▸ ACTIVITY
Print all the data below exactly, without images.

▸ DATA SEGMENT
────────

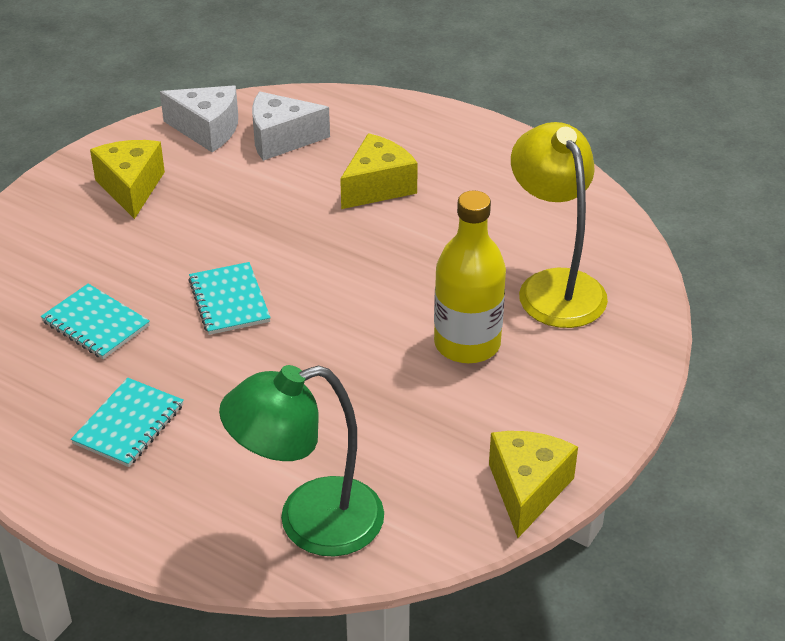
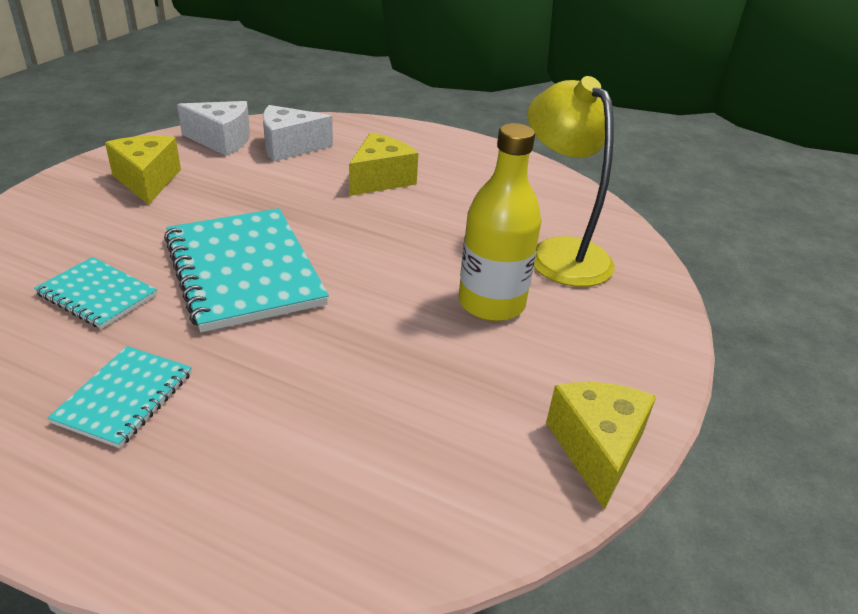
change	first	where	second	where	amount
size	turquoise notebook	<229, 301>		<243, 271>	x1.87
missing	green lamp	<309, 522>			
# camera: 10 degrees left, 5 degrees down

────────

▸ REPLY
change	first	where	second	where	amount
size	turquoise notebook	<229, 301>		<243, 271>	x1.87
missing	green lamp	<309, 522>			
# camera: 10 degrees left, 5 degrees down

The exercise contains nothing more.